* **What is expected**:
Everything from the opening line of the records below through the line with "repainted: gift/jet-black <549, 357>" must be duplicated exactly, pictures left out.

* **Given data**:

------------------------------------------------------------------------

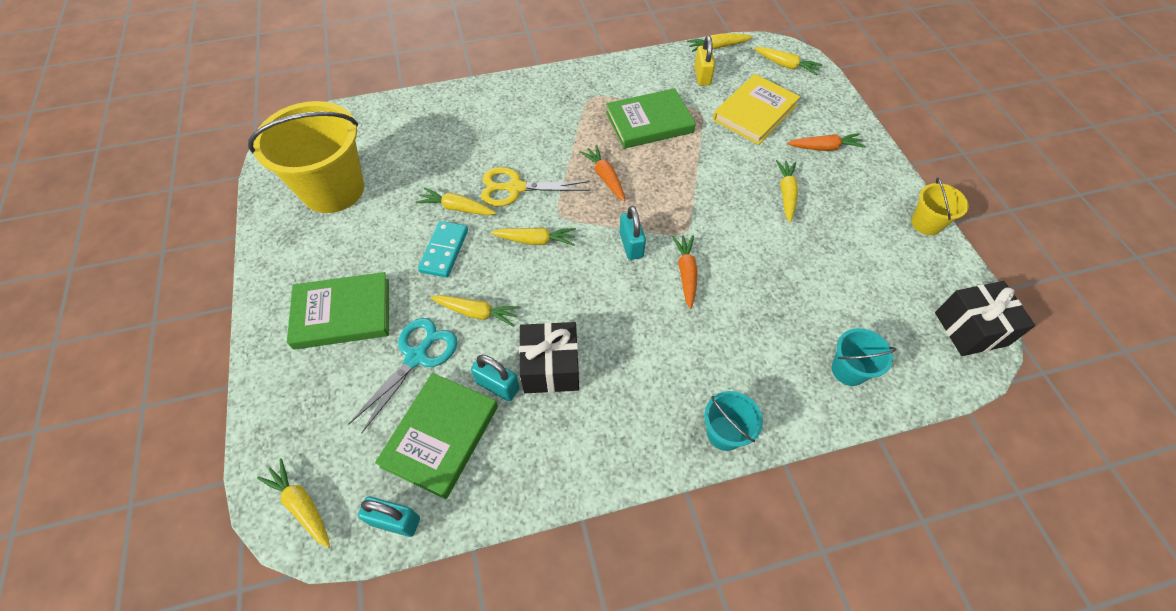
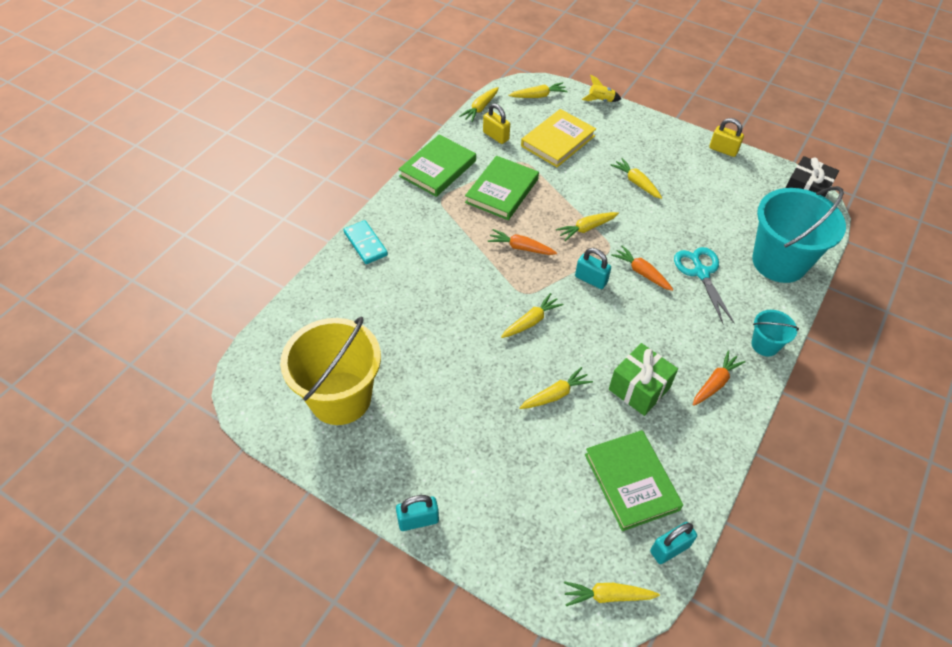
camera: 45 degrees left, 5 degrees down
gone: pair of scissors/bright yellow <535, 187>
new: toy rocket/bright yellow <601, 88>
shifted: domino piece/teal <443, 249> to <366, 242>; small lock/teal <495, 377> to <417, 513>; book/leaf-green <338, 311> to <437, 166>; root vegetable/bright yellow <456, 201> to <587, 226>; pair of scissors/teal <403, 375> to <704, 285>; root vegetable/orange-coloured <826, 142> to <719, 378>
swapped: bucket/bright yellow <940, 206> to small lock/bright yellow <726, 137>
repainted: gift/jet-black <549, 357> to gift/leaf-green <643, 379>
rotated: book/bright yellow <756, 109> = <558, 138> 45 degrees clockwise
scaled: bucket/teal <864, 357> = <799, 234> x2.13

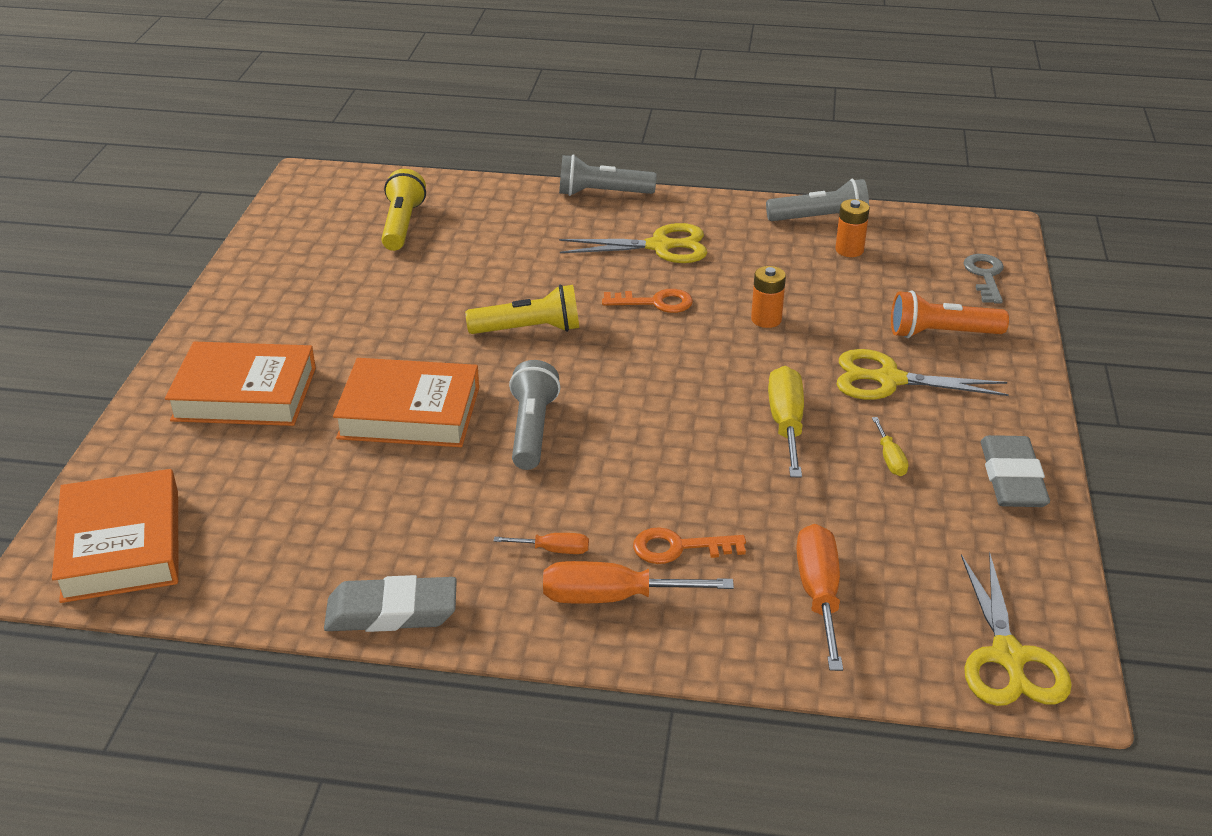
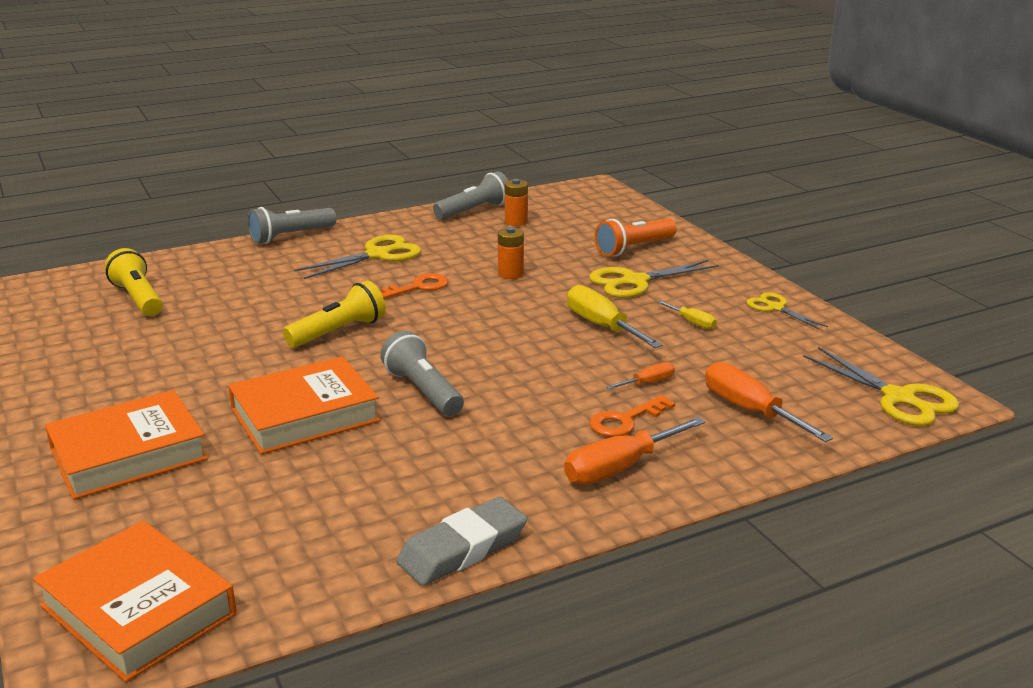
camera: 35 degrees left, 10 degrees down
gone: key/ash-grey <984, 279>
shifted: flat screwdriver/orange-coloured <541, 543> to <640, 375>
swapped: gum eraser/ash-grey <1015, 471> to pair of scissors/bright yellow <787, 311>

------------------------------------------------------------------------

* **Response to the exercise**:
camera: 45 degrees left, 5 degrees down
gone: pair of scissors/bright yellow <535, 187>
new: toy rocket/bright yellow <601, 88>
shifted: domino piece/teal <443, 249> to <366, 242>; small lock/teal <495, 377> to <417, 513>; book/leaf-green <338, 311> to <437, 166>; root vegetable/bright yellow <456, 201> to <587, 226>; pair of scissors/teal <403, 375> to <704, 285>; root vegetable/orange-coloured <826, 142> to <719, 378>
swapped: bucket/bright yellow <940, 206> to small lock/bright yellow <726, 137>
repainted: gift/jet-black <549, 357> to gift/leaf-green <643, 379>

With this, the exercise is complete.